Give back, word for word, the line that contains "(271, 247) = (428, 415): none" and every line that follows it in the data below.

— Source material —

────────────────────

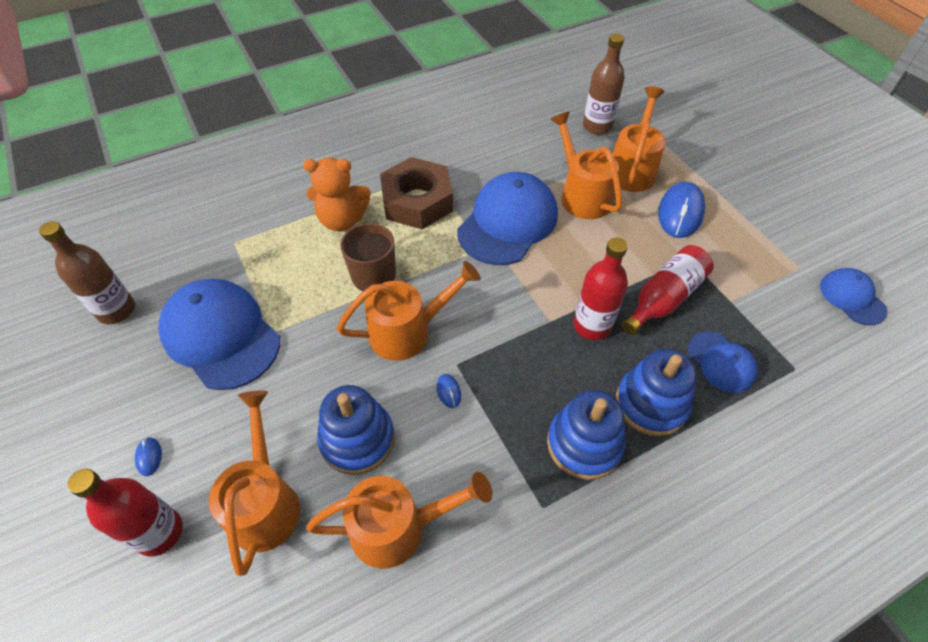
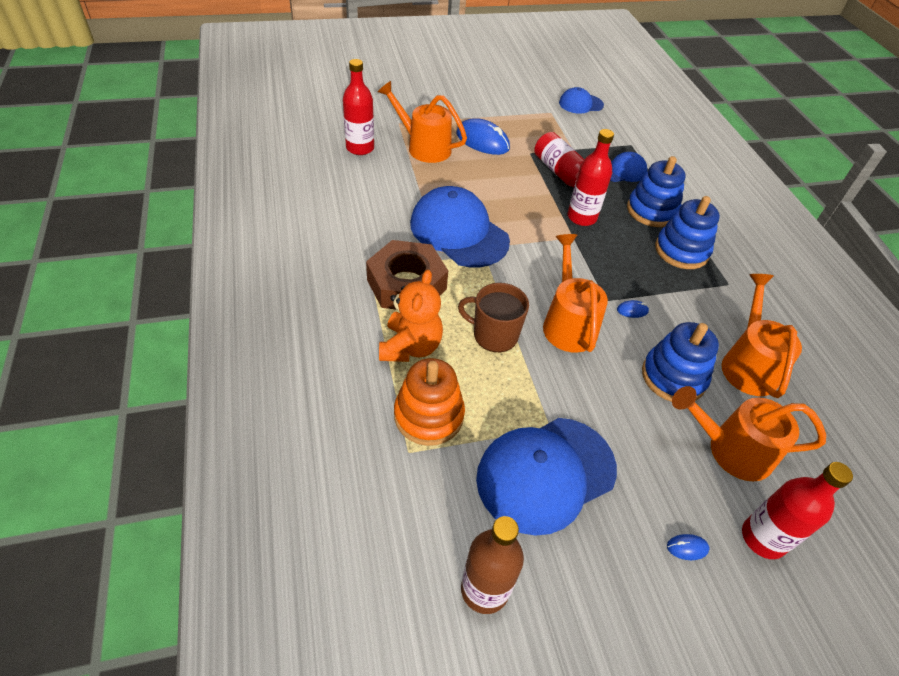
camera: 80 degrees left, 5 degrees down
(271, 247) = (428, 415): none -> orange stacking toy
(581, 194) = (442, 182): orange watering can -> none
(597, 126) = (360, 148): brown bottle -> red bottle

────────────────────

— Task answer —
(271, 247) = (428, 415): none -> orange stacking toy
(581, 194) = (442, 182): orange watering can -> none
(597, 126) = (360, 148): brown bottle -> red bottle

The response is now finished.